(Items from a dataset)
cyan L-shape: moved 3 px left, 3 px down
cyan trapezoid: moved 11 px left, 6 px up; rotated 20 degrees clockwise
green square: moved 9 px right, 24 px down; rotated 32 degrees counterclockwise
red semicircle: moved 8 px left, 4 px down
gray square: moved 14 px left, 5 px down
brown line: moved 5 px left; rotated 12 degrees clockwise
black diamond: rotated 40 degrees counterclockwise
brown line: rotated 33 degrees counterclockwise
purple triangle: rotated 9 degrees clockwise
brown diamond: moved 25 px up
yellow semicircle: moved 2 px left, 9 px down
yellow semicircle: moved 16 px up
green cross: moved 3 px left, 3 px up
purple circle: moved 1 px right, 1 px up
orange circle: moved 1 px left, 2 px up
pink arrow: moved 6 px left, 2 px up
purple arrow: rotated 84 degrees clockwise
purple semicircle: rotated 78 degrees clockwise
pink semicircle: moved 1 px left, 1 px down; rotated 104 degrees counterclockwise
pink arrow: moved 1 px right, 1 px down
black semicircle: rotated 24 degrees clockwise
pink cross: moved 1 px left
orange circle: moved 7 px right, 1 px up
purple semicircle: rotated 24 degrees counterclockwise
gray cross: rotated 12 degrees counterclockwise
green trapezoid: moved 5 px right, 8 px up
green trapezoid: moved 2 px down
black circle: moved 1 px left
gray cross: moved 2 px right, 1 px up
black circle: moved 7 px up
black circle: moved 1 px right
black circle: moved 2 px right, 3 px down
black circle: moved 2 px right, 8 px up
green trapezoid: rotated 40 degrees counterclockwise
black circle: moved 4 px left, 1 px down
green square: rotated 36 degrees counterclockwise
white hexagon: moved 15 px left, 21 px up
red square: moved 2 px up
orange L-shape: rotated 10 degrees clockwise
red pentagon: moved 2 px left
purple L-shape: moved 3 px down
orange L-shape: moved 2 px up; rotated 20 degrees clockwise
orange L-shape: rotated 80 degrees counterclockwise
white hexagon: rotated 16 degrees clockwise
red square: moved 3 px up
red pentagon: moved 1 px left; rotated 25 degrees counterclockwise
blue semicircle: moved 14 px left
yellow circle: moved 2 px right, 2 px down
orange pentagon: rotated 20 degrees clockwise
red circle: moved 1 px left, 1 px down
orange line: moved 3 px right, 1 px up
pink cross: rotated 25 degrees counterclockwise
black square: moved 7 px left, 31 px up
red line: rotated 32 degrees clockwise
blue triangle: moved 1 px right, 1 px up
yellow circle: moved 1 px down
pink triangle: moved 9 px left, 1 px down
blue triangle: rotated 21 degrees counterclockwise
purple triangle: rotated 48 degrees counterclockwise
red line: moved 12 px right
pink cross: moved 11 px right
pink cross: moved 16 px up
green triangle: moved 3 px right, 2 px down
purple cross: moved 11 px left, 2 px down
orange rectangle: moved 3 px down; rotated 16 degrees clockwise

- _SET PROBLEM_: Rewrite every line of the listing, swapping each "counterclockwise" for "anticlockwise" and leaving all other text as it is.

- _EXERCISE SOLUTION_:
cyan L-shape: moved 3 px left, 3 px down
cyan trapezoid: moved 11 px left, 6 px up; rotated 20 degrees clockwise
green square: moved 9 px right, 24 px down; rotated 32 degrees anticlockwise
red semicircle: moved 8 px left, 4 px down
gray square: moved 14 px left, 5 px down
brown line: moved 5 px left; rotated 12 degrees clockwise
black diamond: rotated 40 degrees anticlockwise
brown line: rotated 33 degrees anticlockwise
purple triangle: rotated 9 degrees clockwise
brown diamond: moved 25 px up
yellow semicircle: moved 2 px left, 9 px down
yellow semicircle: moved 16 px up
green cross: moved 3 px left, 3 px up
purple circle: moved 1 px right, 1 px up
orange circle: moved 1 px left, 2 px up
pink arrow: moved 6 px left, 2 px up
purple arrow: rotated 84 degrees clockwise
purple semicircle: rotated 78 degrees clockwise
pink semicircle: moved 1 px left, 1 px down; rotated 104 degrees anticlockwise
pink arrow: moved 1 px right, 1 px down
black semicircle: rotated 24 degrees clockwise
pink cross: moved 1 px left
orange circle: moved 7 px right, 1 px up
purple semicircle: rotated 24 degrees anticlockwise
gray cross: rotated 12 degrees anticlockwise
green trapezoid: moved 5 px right, 8 px up
green trapezoid: moved 2 px down
black circle: moved 1 px left
gray cross: moved 2 px right, 1 px up
black circle: moved 7 px up
black circle: moved 1 px right
black circle: moved 2 px right, 3 px down
black circle: moved 2 px right, 8 px up
green trapezoid: rotated 40 degrees anticlockwise
black circle: moved 4 px left, 1 px down
green square: rotated 36 degrees anticlockwise
white hexagon: moved 15 px left, 21 px up
red square: moved 2 px up
orange L-shape: rotated 10 degrees clockwise
red pentagon: moved 2 px left
purple L-shape: moved 3 px down
orange L-shape: moved 2 px up; rotated 20 degrees clockwise
orange L-shape: rotated 80 degrees anticlockwise
white hexagon: rotated 16 degrees clockwise
red square: moved 3 px up
red pentagon: moved 1 px left; rotated 25 degrees anticlockwise
blue semicircle: moved 14 px left
yellow circle: moved 2 px right, 2 px down
orange pentagon: rotated 20 degrees clockwise
red circle: moved 1 px left, 1 px down
orange line: moved 3 px right, 1 px up
pink cross: rotated 25 degrees anticlockwise
black square: moved 7 px left, 31 px up
red line: rotated 32 degrees clockwise
blue triangle: moved 1 px right, 1 px up
yellow circle: moved 1 px down
pink triangle: moved 9 px left, 1 px down
blue triangle: rotated 21 degrees anticlockwise
purple triangle: rotated 48 degrees anticlockwise
red line: moved 12 px right
pink cross: moved 11 px right
pink cross: moved 16 px up
green triangle: moved 3 px right, 2 px down
purple cross: moved 11 px left, 2 px down
orange rectangle: moved 3 px down; rotated 16 degrees clockwise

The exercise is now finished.